▸ **Problem**: Below are records; give the number of their lines that contain "none", and only that number.

Dataset records
_____
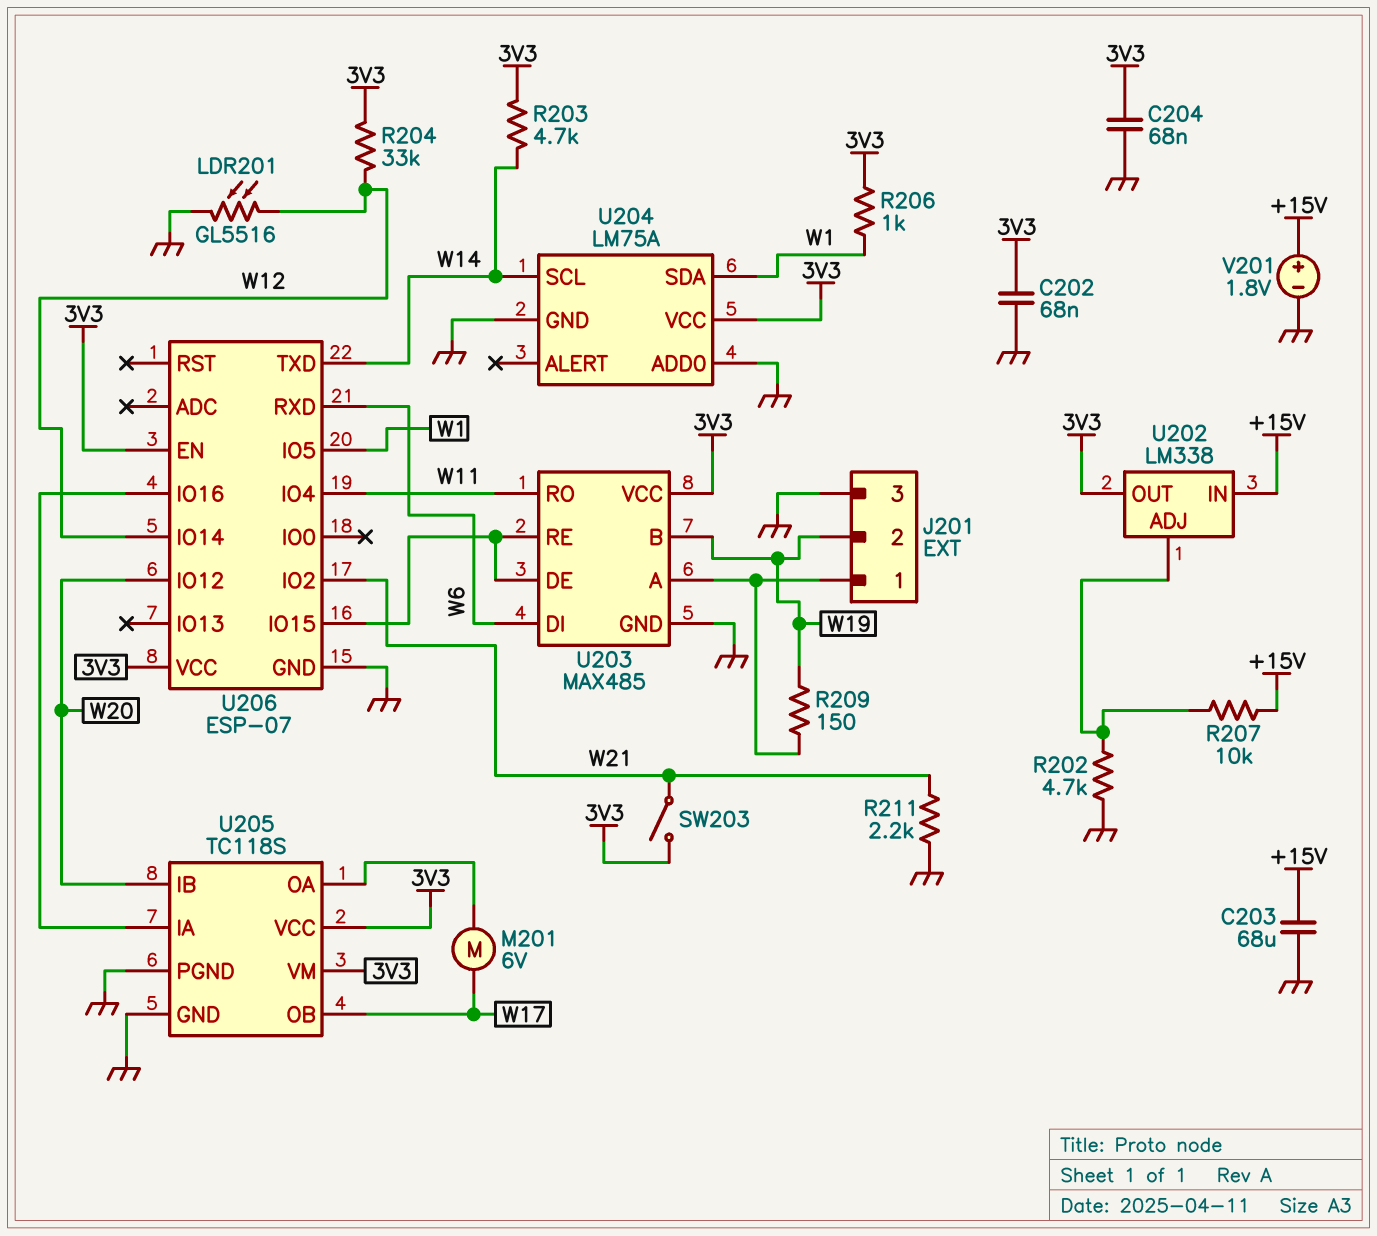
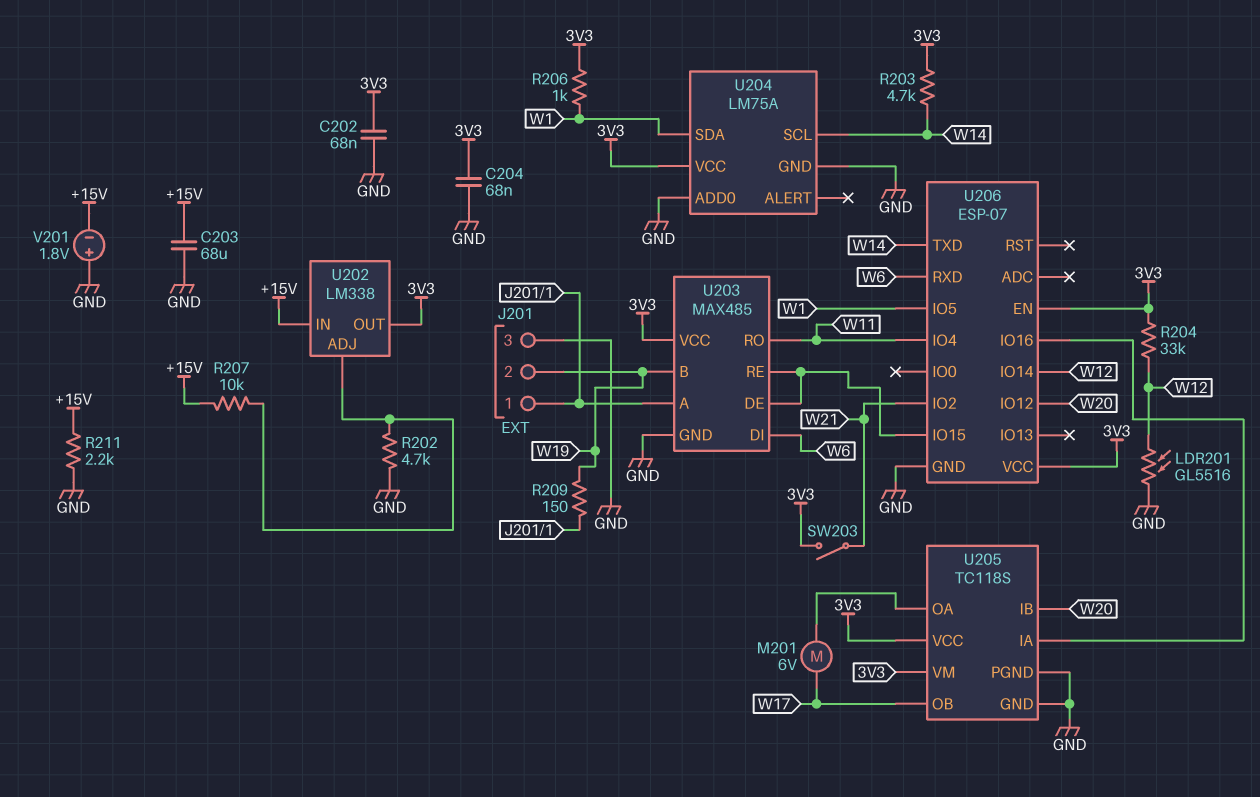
R211: 2.2k (GND, W21) -> 2.2k (+15V, GND)
V201: 1.8V (plus +15V, minus GND) -> 1.8V (plus GND, minus +15V)

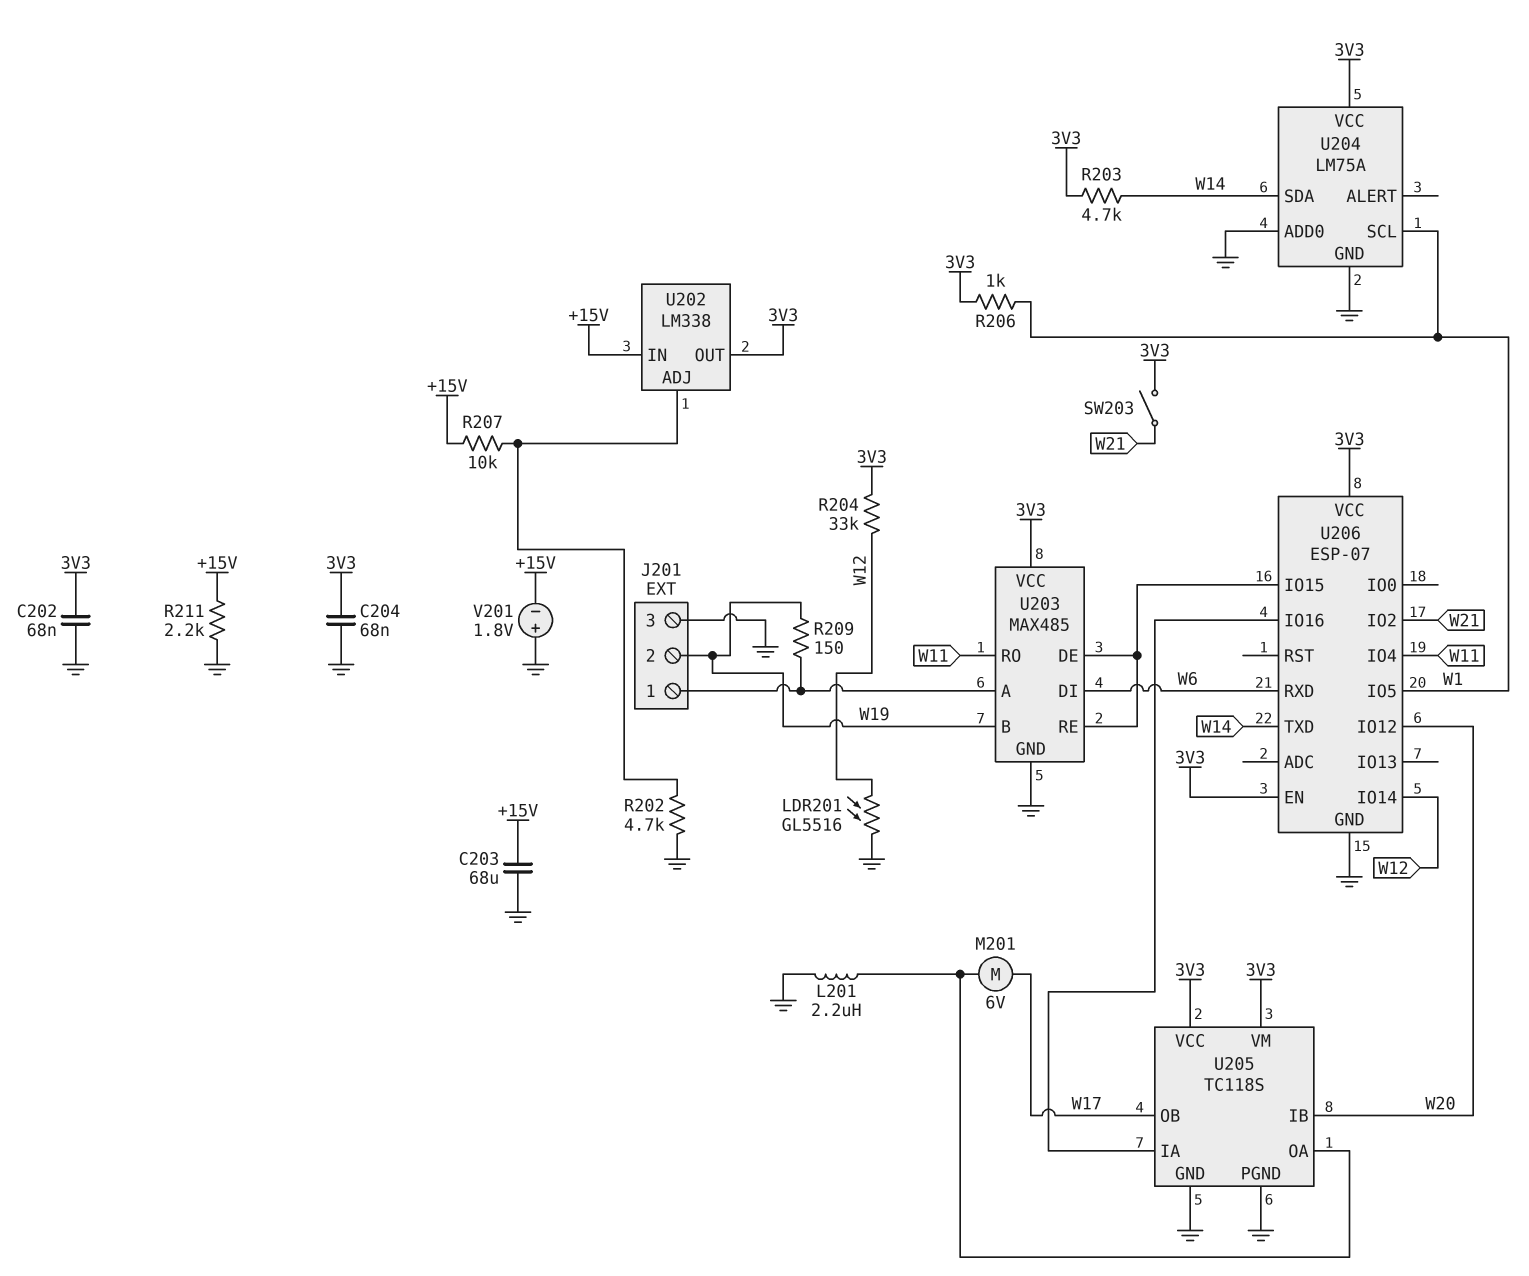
L201: none -> 2.2uH (GND, U205/OA)
U204 pin SCL: W14 -> W1
U204 pin SDA: W1 -> W14

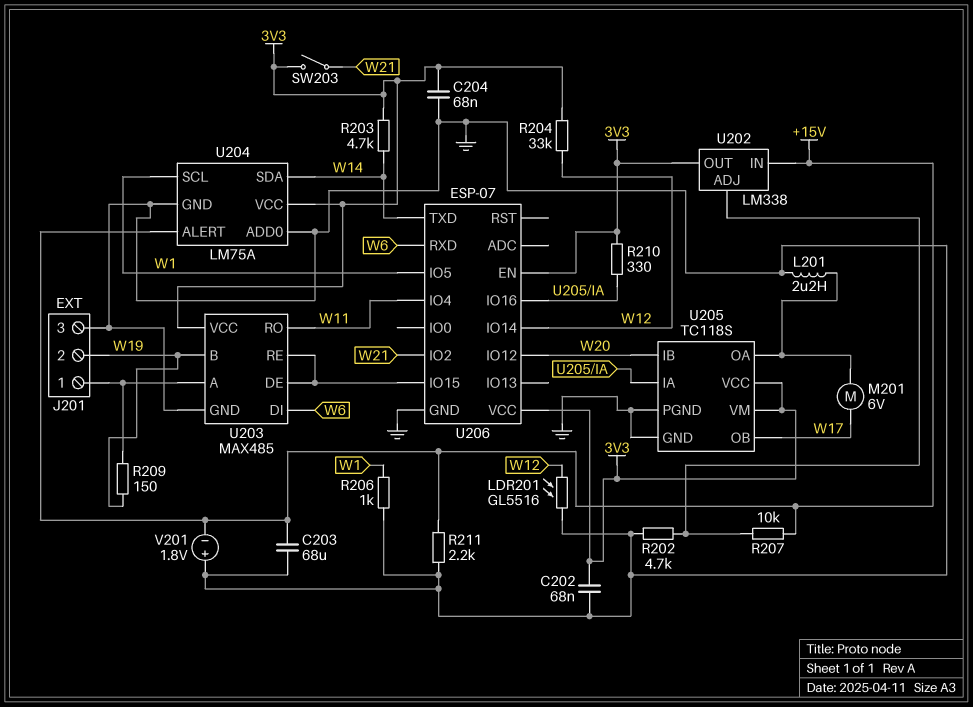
R206: 1k (3V3, W1) -> 1k (GND, W1)
R210: none -> 330 (3V3, U205/IA)
U204 pin ALERT: none -> +15V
_____
▸ **Answer to the problem**: 3